▸ Work order
Transcribe exactly everything in the data below from the line containing "delete,talerz (żółty),(394 282" down to the line containing "delete,słoik (biały),(644 162", both lines included and nothing further.

▸ Information given
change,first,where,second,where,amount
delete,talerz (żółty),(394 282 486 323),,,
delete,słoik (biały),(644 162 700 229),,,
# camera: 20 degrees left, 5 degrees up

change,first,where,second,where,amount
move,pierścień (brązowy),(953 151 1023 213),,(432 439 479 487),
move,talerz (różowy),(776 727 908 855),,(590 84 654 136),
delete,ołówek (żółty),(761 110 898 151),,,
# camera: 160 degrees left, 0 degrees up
---
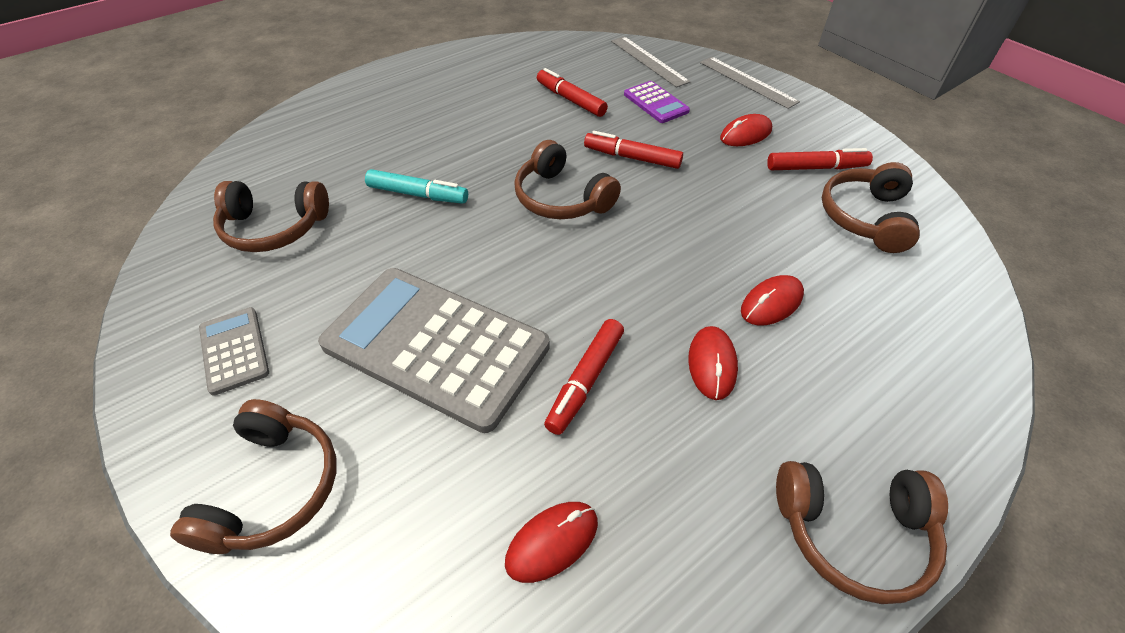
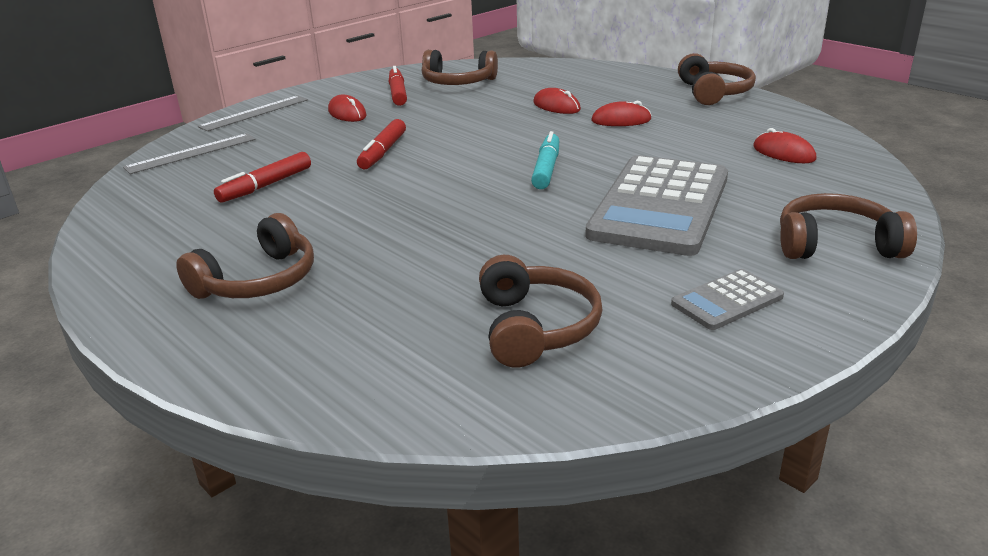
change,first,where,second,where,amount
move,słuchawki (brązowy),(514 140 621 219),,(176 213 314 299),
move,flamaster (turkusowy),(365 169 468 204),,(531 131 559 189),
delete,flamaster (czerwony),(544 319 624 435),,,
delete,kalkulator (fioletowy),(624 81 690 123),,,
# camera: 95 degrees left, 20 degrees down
==
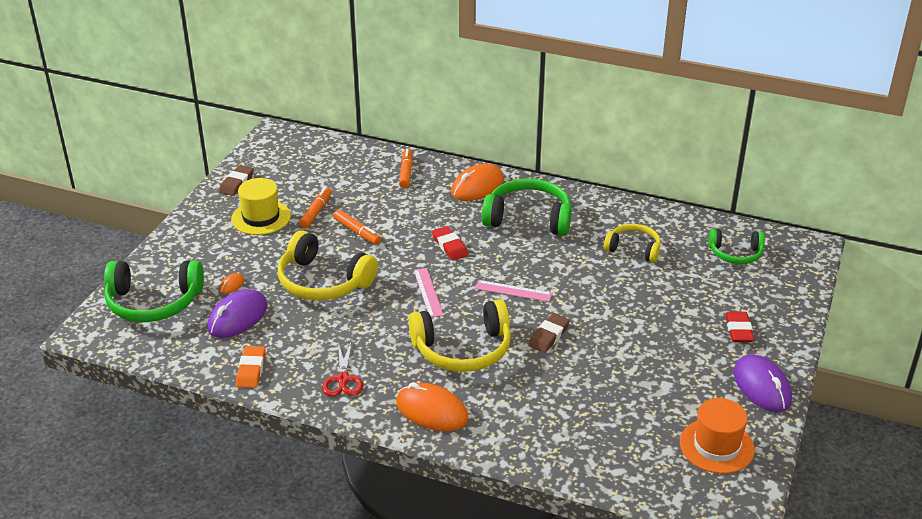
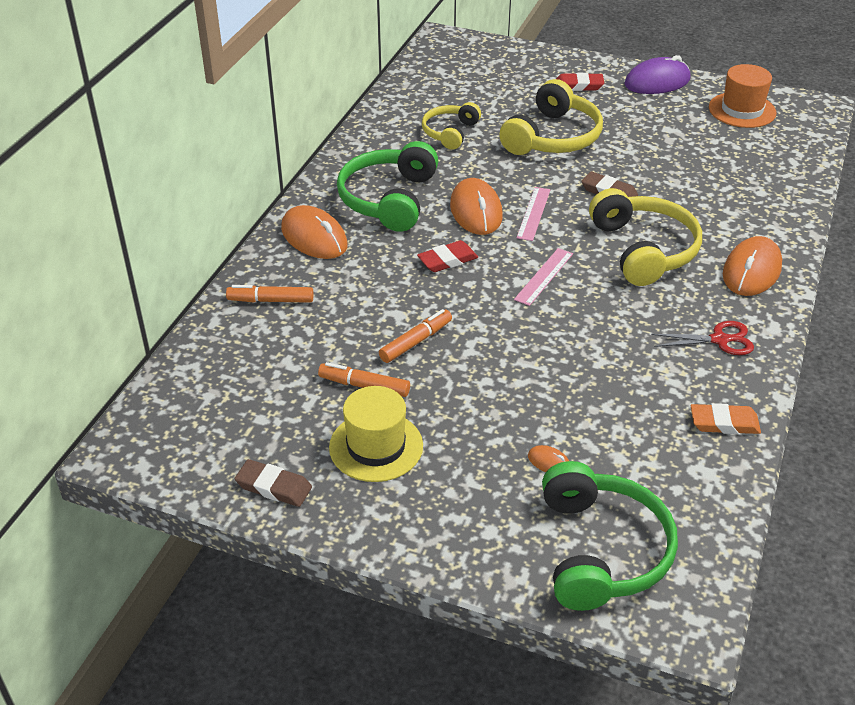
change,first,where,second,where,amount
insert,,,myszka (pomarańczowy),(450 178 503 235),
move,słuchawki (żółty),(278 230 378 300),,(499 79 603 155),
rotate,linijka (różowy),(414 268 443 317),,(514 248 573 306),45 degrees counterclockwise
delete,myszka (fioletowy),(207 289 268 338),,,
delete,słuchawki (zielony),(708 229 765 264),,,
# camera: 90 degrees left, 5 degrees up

▸ Response area
delete,talerz (żółty),(394 282 486 323),,,
delete,słoik (biały),(644 162 700 229),,,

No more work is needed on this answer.